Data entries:
----
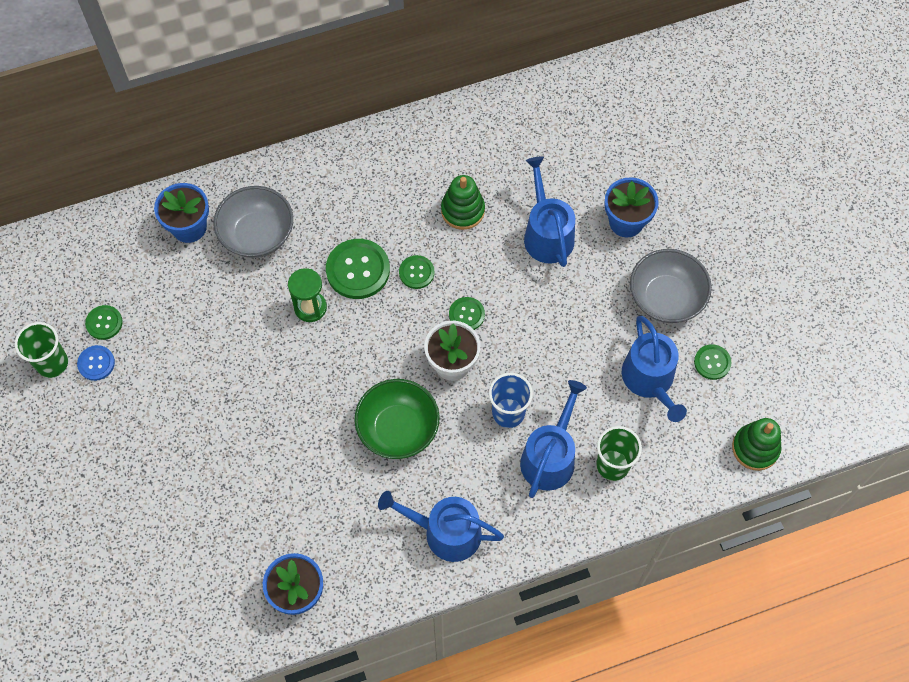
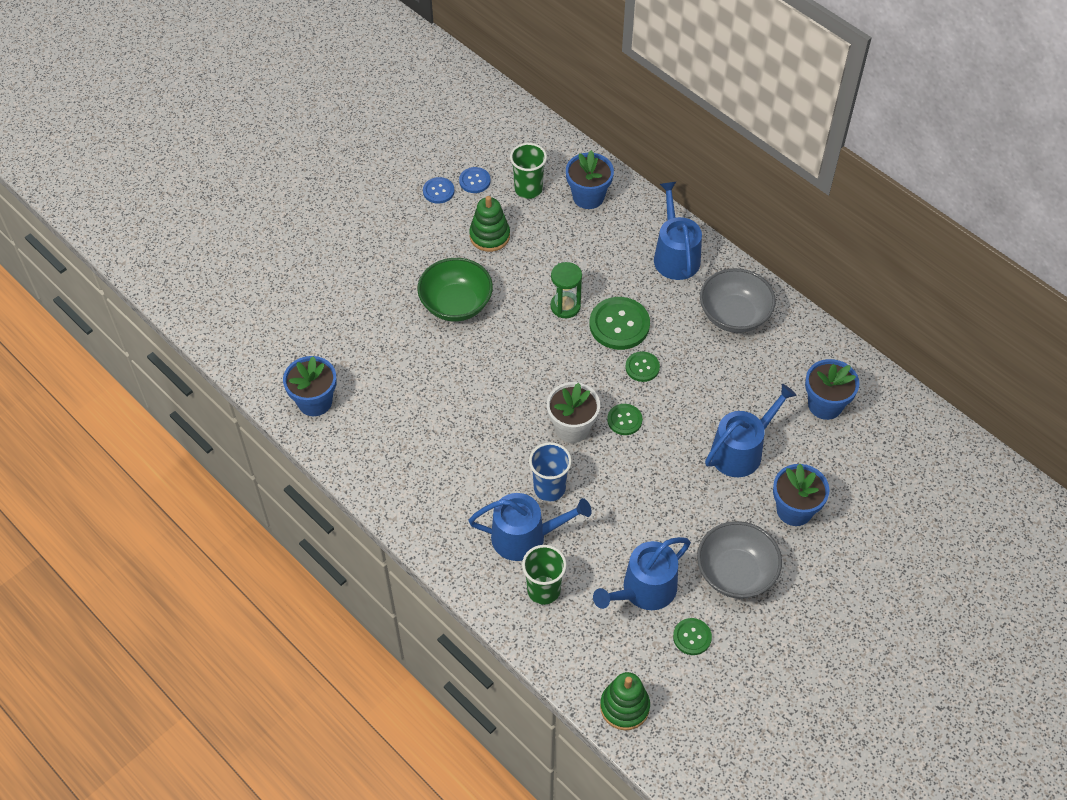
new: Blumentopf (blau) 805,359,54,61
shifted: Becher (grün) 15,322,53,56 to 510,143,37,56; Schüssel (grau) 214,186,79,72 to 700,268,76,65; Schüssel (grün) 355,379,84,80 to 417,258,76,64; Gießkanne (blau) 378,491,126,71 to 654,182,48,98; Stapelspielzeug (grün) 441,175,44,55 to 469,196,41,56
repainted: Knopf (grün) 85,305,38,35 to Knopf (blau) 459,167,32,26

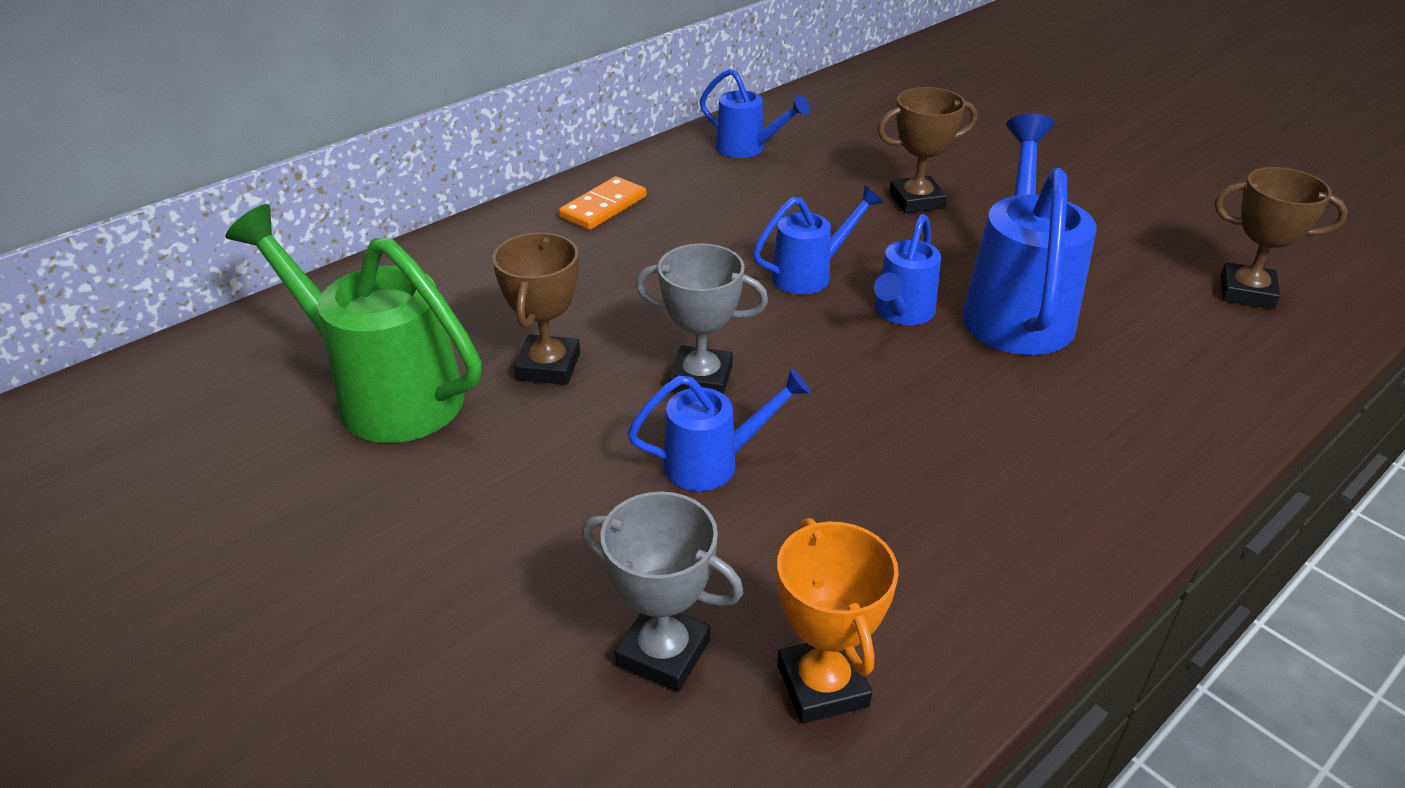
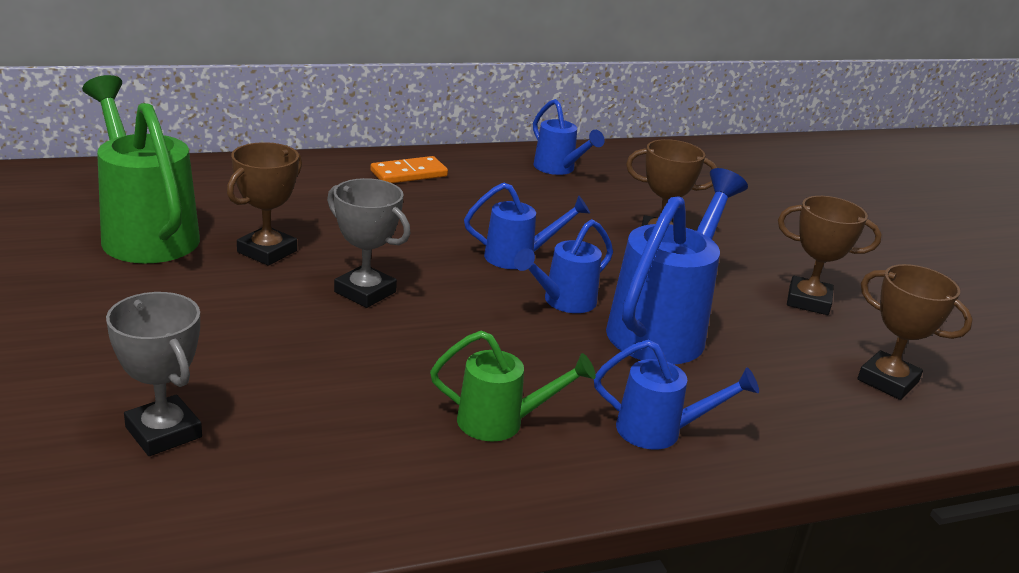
gone: Pokal (orange) 777,518,122,206
new: Gießkanne (grün) 430,330,166,111; Pokal (braun) 778,196,104,119
shifted: Gießkanne (blau) 628,368,183,123 to 594,340,165,110

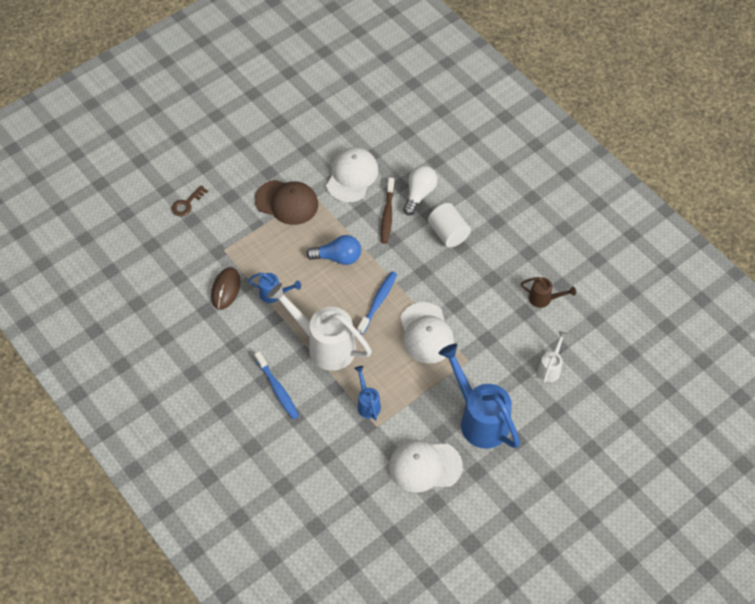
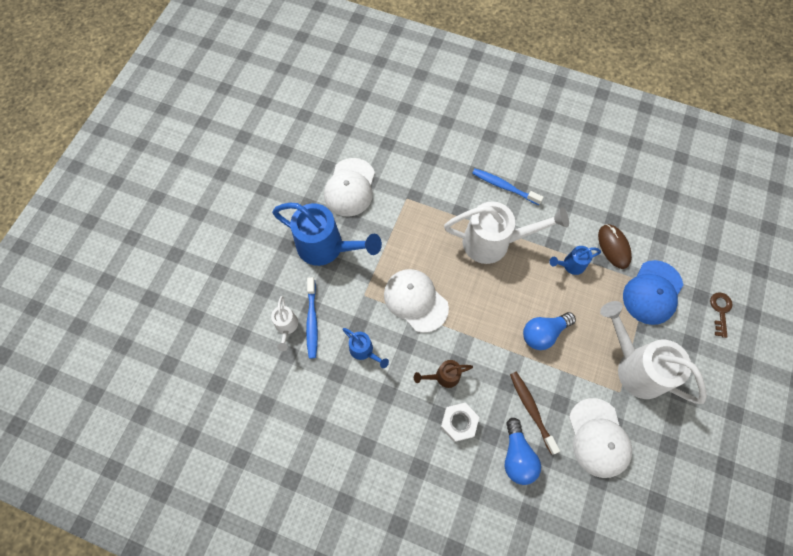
new: Kappe (blau) 623,260,60,65
shifted: Gießkanne (blau) 354,366,27,55 to 342,328,47,40; Zahnbürste (blau) 357,272,40,62 to 306,277,12,81; Gießkanne (braun) 521,277,55,31 to 414,360,59,28
swapped: Kappe (braun) 255,180,63,45 to Gießkanne (weiß) 600,301,107,103; Vollzylinder (weiß) 428,203,43,44 to Sechskantmutter (weiß) 441,403,38,39
repainted: Glühbirne (weiß) 403,165,34,50 to Glühbirne (blau) 505,418,36,67
rotated: Kappe (weiß) 389,440,74,53 = 324,158,51,59 135 degrees clockwise

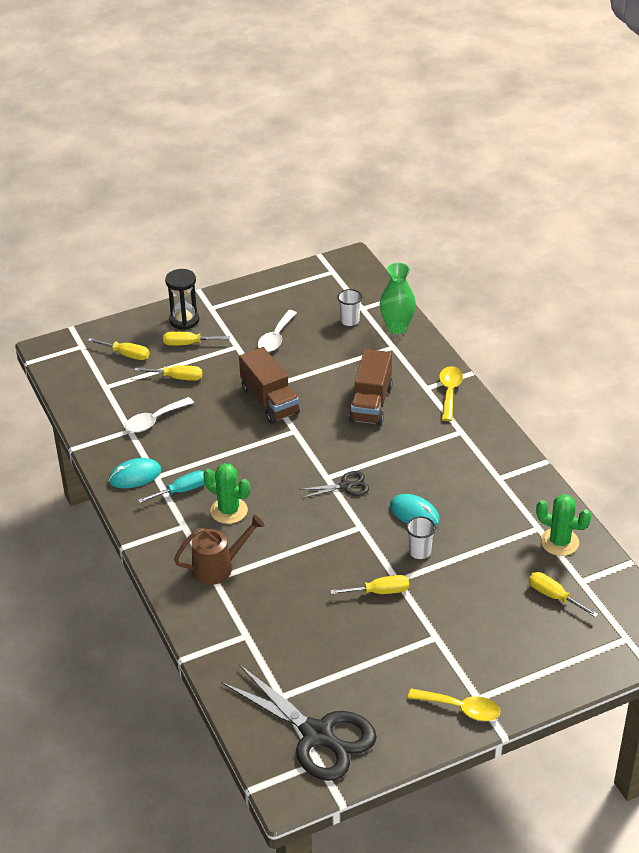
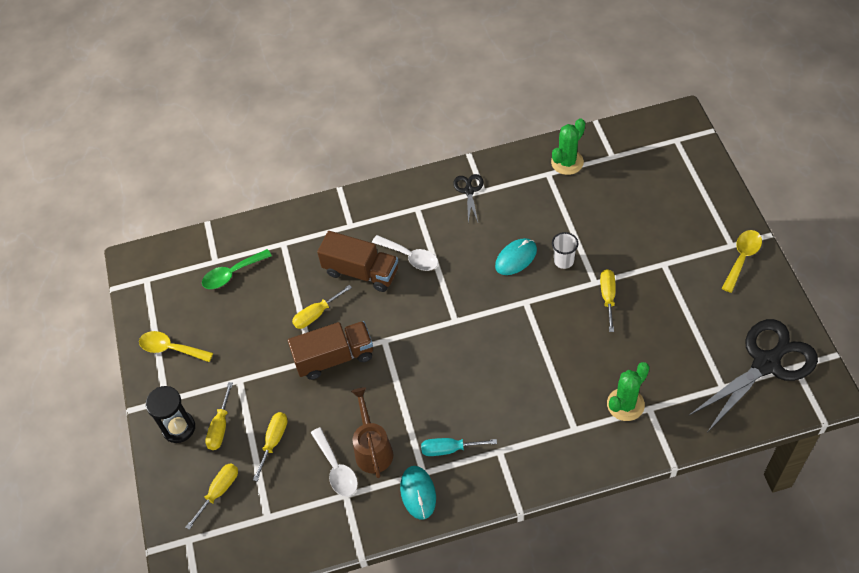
gone: Vase (grün) 379,263,37,71
shifted: Gießkanne (braun) 174,515,91,70 to 351,387,42,91; Kaktus (grün) 203,463,47,61 to 607,362,43,59; Löffel (weiß) 258,310,39,42 to 372,235,66,36; Schere (schwarz) 299,471,70,27 to 453,174,31,49; Löffel (gelb) 439,366,24,55 to 139,331,74,31; Schraubenzieher (gelb) 529,572,70,46 to 292,285,60,44
swapped: Becher (weiß) 337,289,25,37 to Löffel (grün) 202,249,70,40
rotated: Schraubenzieher (türkis) 138,471,67,32 = 421,438,76,18 75 degrees counterclockwise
----
### TASK OBJECTIVE
Start with the first line of the records above and end with the line containing "shifted: Becher (grün)". Output those lines exactly, pictures excluded.

### ANSWER TO THIS TASK
new: Blumentopf (blau) 805,359,54,61
shifted: Becher (grün) 15,322,53,56 to 510,143,37,56; Schüssel (grau) 214,186,79,72 to 700,268,76,65; Schüssel (grün) 355,379,84,80 to 417,258,76,64; Gießkanne (blau) 378,491,126,71 to 654,182,48,98; Stapelspielzeug (grün) 441,175,44,55 to 469,196,41,56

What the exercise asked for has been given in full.